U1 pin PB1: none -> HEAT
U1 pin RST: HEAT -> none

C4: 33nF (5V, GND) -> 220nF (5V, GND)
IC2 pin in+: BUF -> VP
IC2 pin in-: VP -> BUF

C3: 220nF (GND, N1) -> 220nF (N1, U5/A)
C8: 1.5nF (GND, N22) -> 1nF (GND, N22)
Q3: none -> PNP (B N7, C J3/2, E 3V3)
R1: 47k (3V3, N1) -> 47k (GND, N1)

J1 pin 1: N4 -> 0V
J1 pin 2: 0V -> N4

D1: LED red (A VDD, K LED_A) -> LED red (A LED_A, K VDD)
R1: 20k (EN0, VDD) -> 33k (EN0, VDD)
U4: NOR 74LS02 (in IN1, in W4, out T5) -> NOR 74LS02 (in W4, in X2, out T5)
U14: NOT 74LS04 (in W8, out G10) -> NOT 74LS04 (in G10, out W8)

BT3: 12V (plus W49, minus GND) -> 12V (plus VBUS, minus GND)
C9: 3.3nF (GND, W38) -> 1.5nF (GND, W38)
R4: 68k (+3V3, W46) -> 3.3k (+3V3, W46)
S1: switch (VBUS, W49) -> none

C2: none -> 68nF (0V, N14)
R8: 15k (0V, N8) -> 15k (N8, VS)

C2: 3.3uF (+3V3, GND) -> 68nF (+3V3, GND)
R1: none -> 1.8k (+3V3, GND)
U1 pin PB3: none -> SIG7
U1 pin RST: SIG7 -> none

▶ WHAT THIS TASK INVOLVES:
Each entry above has to be duplicated exactly as it stands.

▶ FINISHED EXERCISE:
U1 pin PB1: none -> HEAT
U1 pin RST: HEAT -> none

C4: 33nF (5V, GND) -> 220nF (5V, GND)
IC2 pin in+: BUF -> VP
IC2 pin in-: VP -> BUF

C3: 220nF (GND, N1) -> 220nF (N1, U5/A)
C8: 1.5nF (GND, N22) -> 1nF (GND, N22)
Q3: none -> PNP (B N7, C J3/2, E 3V3)
R1: 47k (3V3, N1) -> 47k (GND, N1)

J1 pin 1: N4 -> 0V
J1 pin 2: 0V -> N4

D1: LED red (A VDD, K LED_A) -> LED red (A LED_A, K VDD)
R1: 20k (EN0, VDD) -> 33k (EN0, VDD)
U4: NOR 74LS02 (in IN1, in W4, out T5) -> NOR 74LS02 (in W4, in X2, out T5)
U14: NOT 74LS04 (in W8, out G10) -> NOT 74LS04 (in G10, out W8)

BT3: 12V (plus W49, minus GND) -> 12V (plus VBUS, minus GND)
C9: 3.3nF (GND, W38) -> 1.5nF (GND, W38)
R4: 68k (+3V3, W46) -> 3.3k (+3V3, W46)
S1: switch (VBUS, W49) -> none

C2: none -> 68nF (0V, N14)
R8: 15k (0V, N8) -> 15k (N8, VS)

C2: 3.3uF (+3V3, GND) -> 68nF (+3V3, GND)
R1: none -> 1.8k (+3V3, GND)
U1 pin PB3: none -> SIG7
U1 pin RST: SIG7 -> none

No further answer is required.